**What is needed**
Could you reproduce every record below exactly, excluding all pictures?

**Source information**
· · · ·
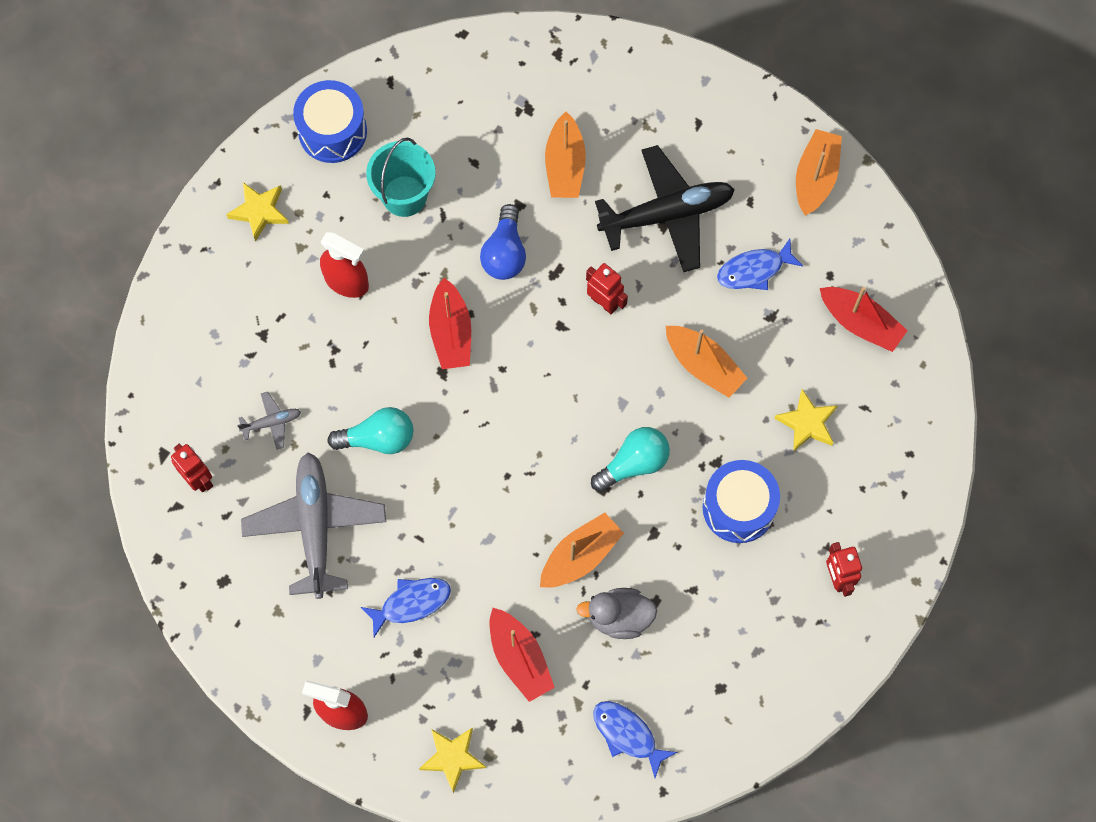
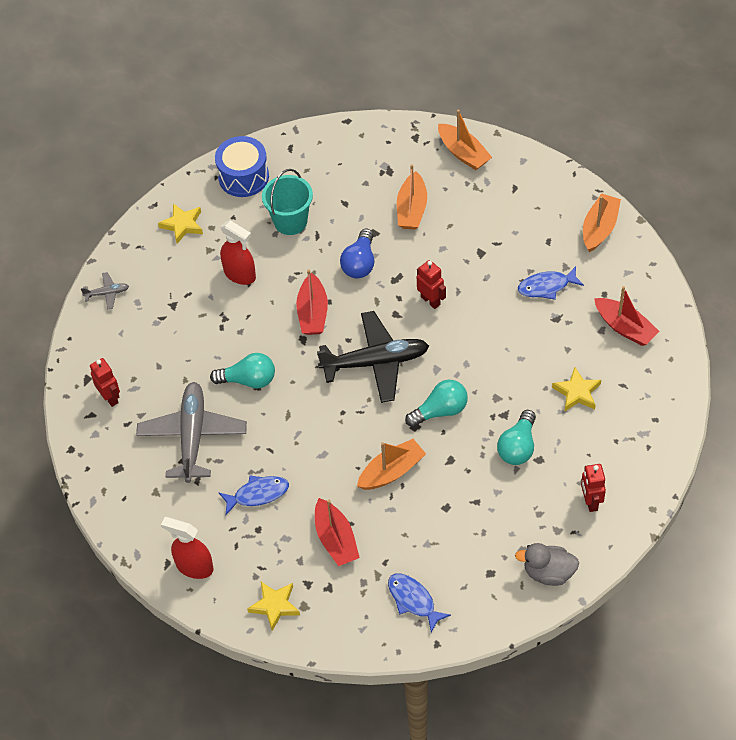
camera: 10 degrees right, 15 degrees down
(271, 422) = (170, 363): grey plane -> grey plane (107, 293)
(619, 617) = (416, 517): grey duck -> grey duck (548, 572)
(667, 214) = (484, 245): black plane -> black plane (375, 362)
(703, 365) = (501, 348): orange boat -> orange boat (463, 153)
(738, 507) = (518, 447): blue drum -> turquoise light bulb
· · · ·
**Exercise response**
camera: 10 degrees right, 15 degrees down
(271, 422) = (170, 363): grey plane -> grey plane (107, 293)
(619, 617) = (416, 517): grey duck -> grey duck (548, 572)
(667, 214) = (484, 245): black plane -> black plane (375, 362)
(703, 365) = (501, 348): orange boat -> orange boat (463, 153)
(738, 507) = (518, 447): blue drum -> turquoise light bulb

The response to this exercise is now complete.